For the records below, output word for word the lines from the one with "TOF2 pin XSHUT: TX -> 5" up to and including the one with "RTC pin SDA: RX -> SCL". No pictures.

RECORD EXTRACTS =
§ §

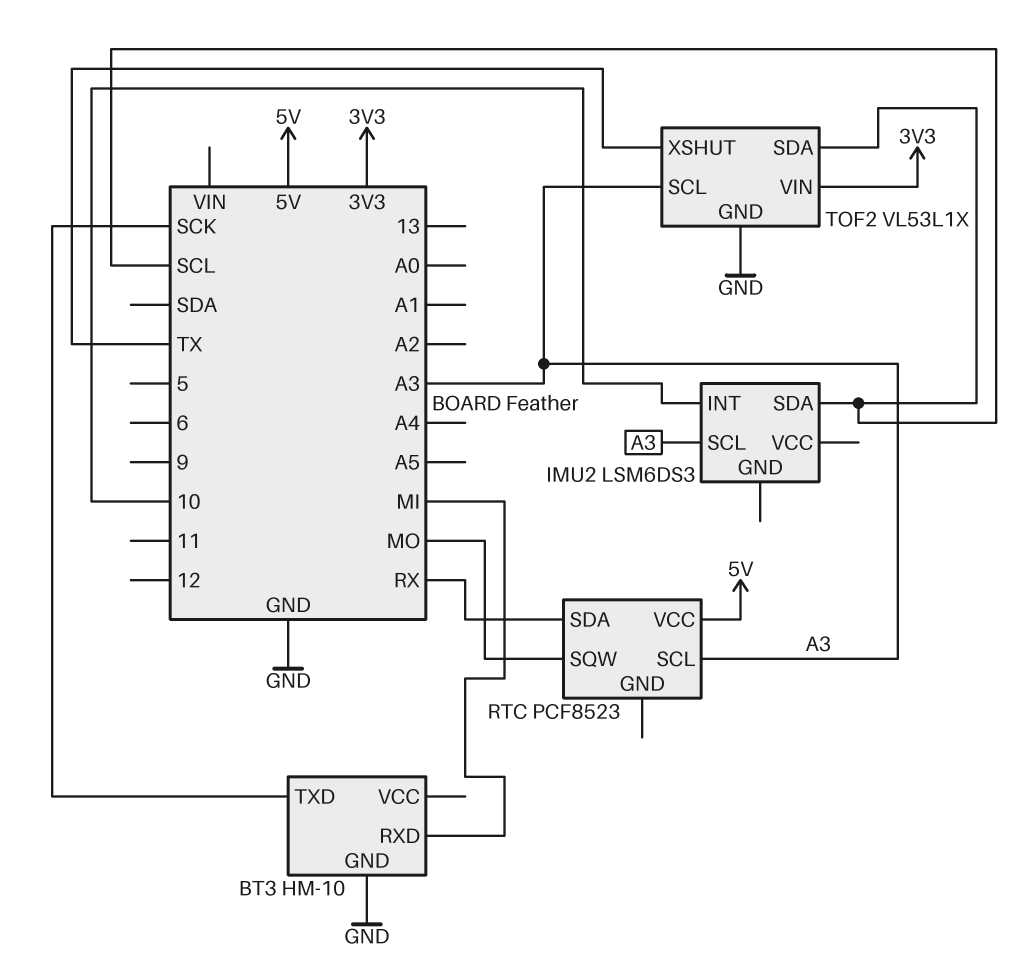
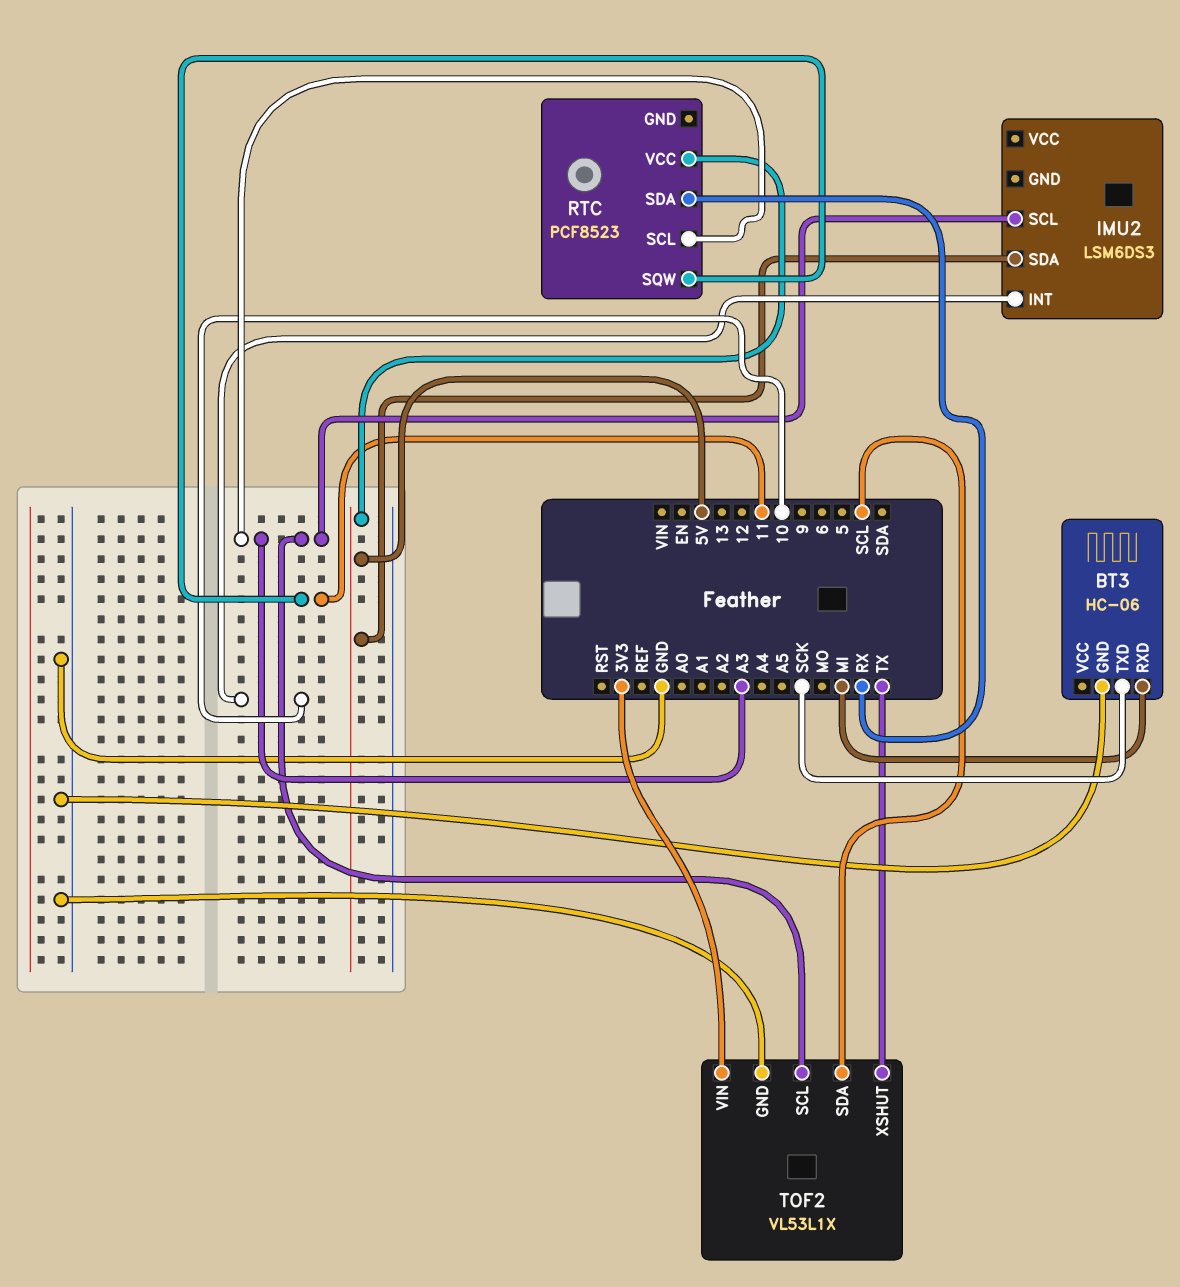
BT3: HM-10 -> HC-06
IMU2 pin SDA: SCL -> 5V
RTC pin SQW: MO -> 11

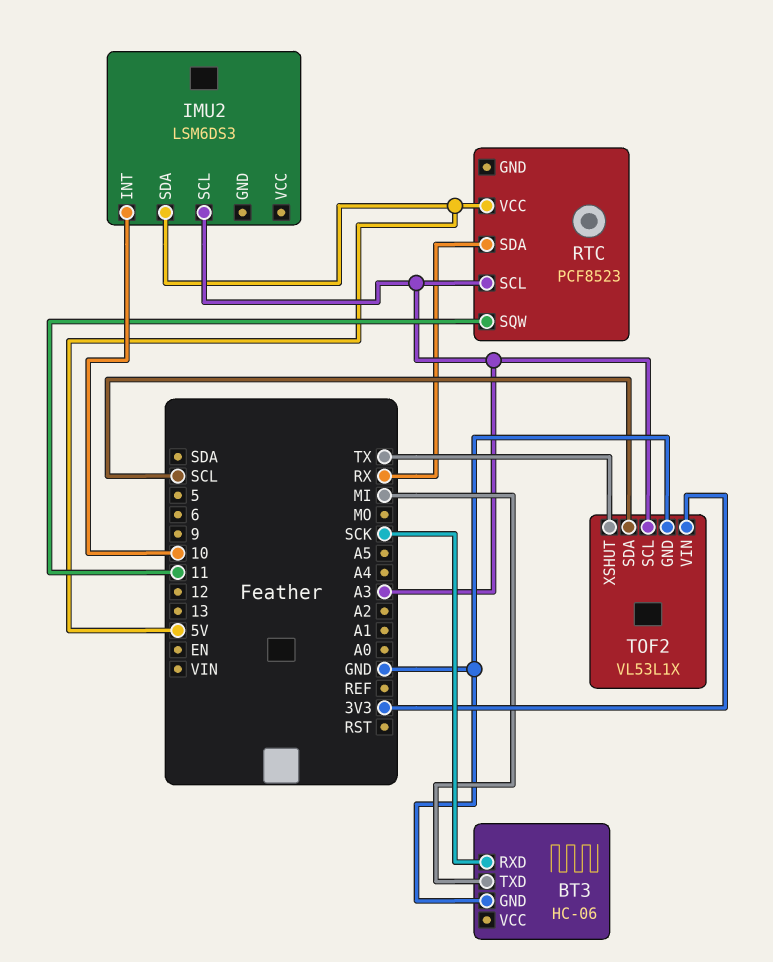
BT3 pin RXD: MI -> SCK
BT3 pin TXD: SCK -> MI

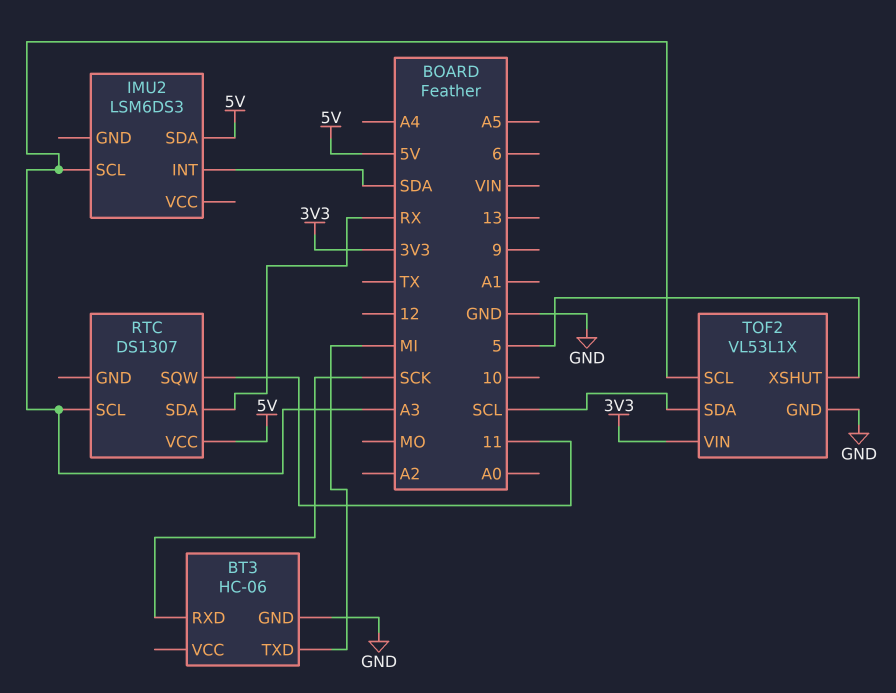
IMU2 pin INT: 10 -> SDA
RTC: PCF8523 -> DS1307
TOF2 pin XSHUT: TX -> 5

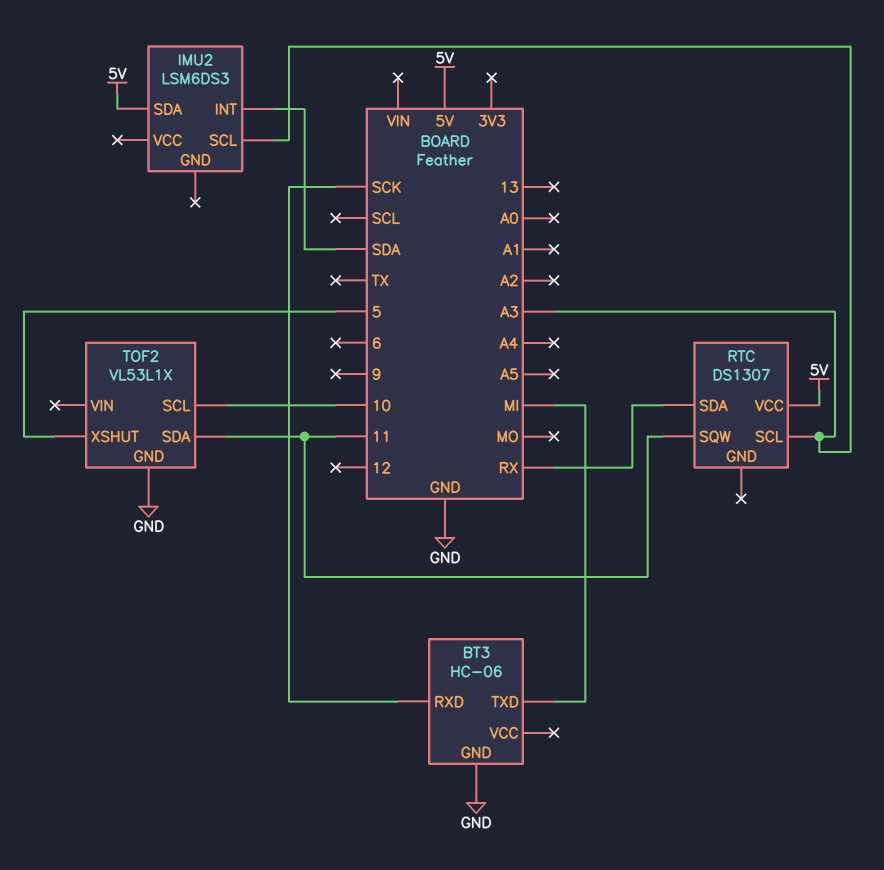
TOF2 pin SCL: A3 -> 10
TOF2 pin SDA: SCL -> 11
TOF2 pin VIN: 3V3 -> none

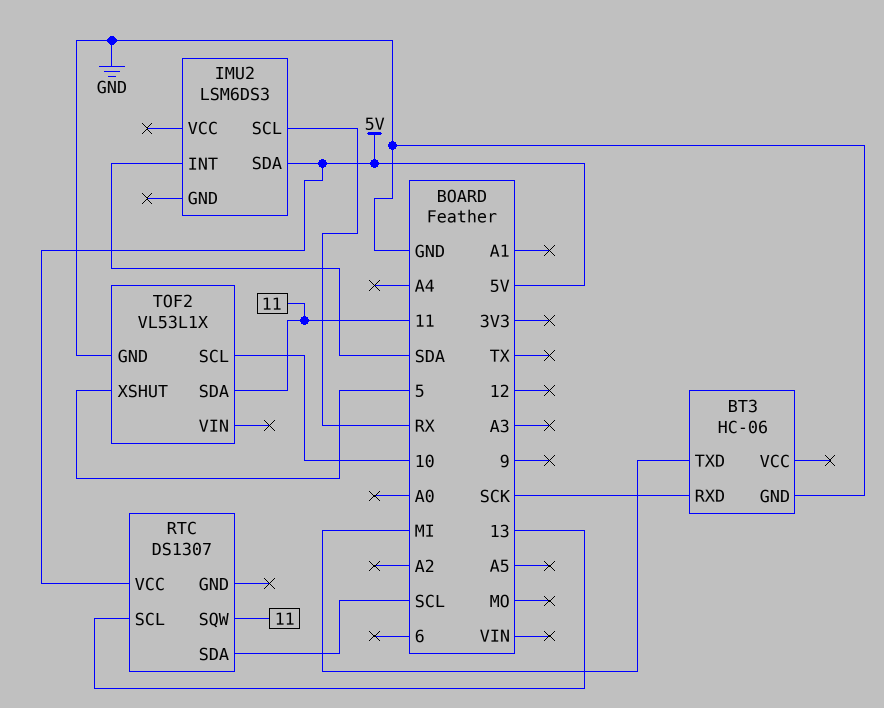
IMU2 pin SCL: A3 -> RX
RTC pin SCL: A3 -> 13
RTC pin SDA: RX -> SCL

§ §

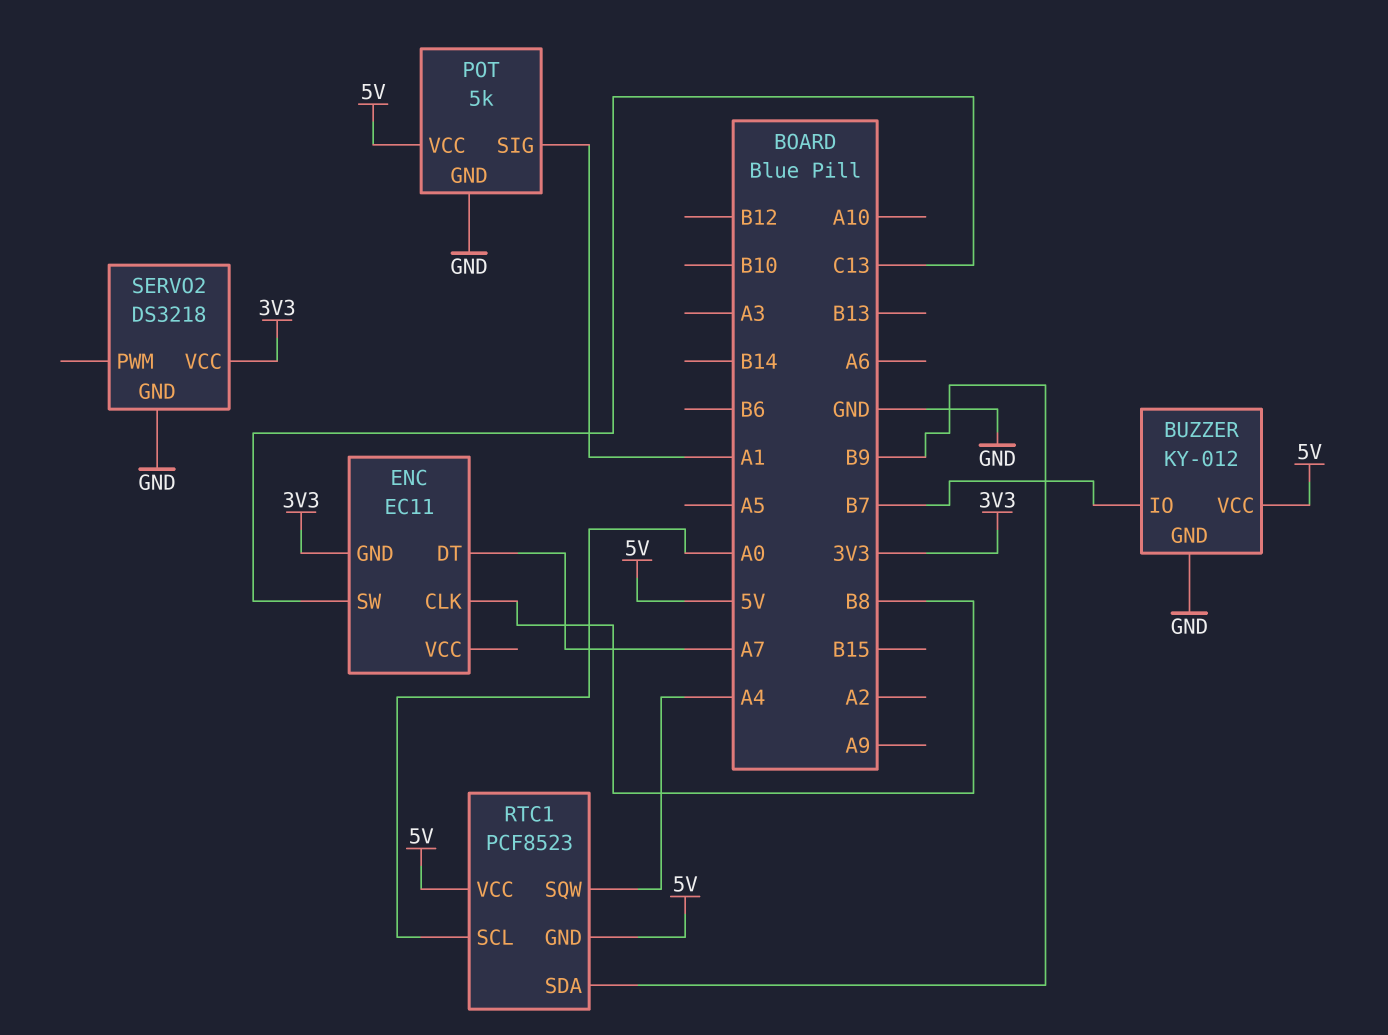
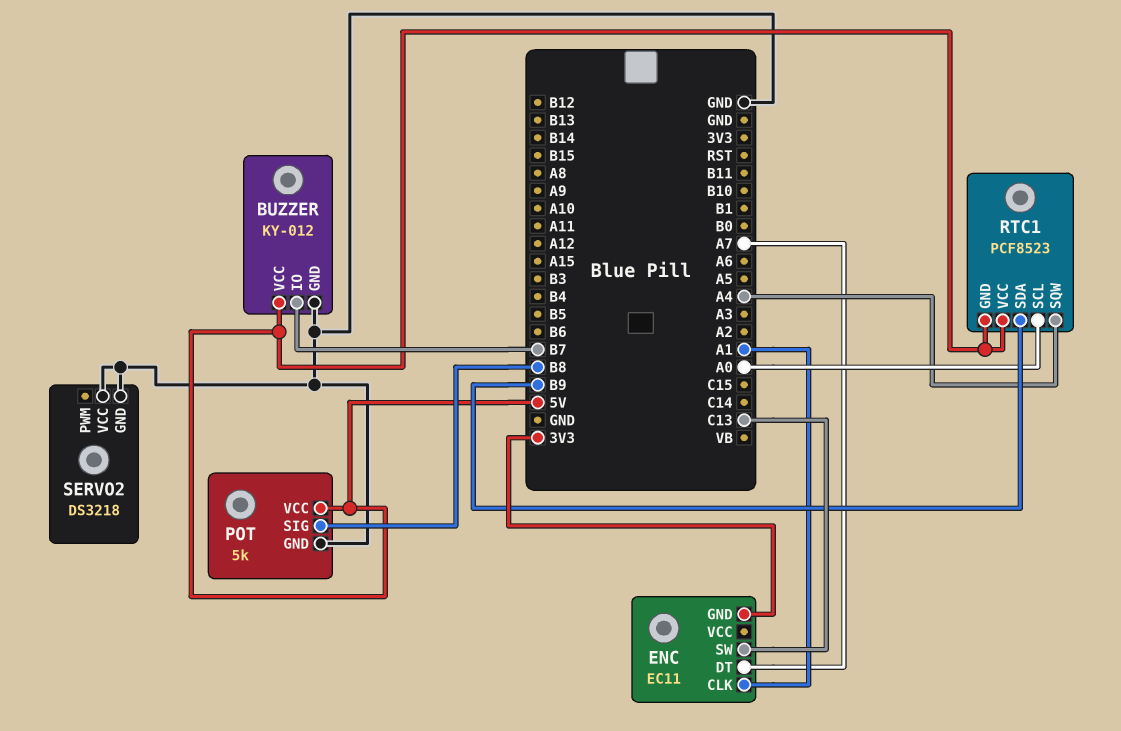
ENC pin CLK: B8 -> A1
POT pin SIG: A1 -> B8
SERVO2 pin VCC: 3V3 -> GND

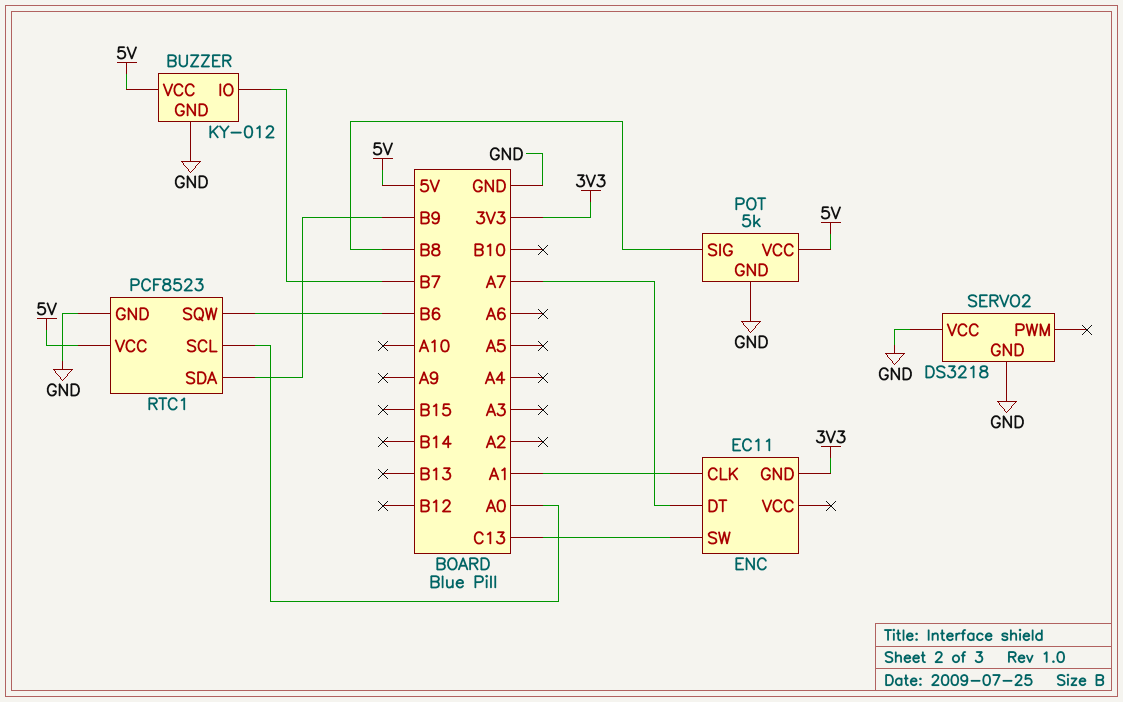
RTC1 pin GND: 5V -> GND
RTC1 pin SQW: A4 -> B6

§ §

TASK OUTPUT =
TOF2 pin XSHUT: TX -> 5

TOF2 pin SCL: A3 -> 10
TOF2 pin SDA: SCL -> 11
TOF2 pin VIN: 3V3 -> none

IMU2 pin SCL: A3 -> RX
RTC pin SCL: A3 -> 13
RTC pin SDA: RX -> SCL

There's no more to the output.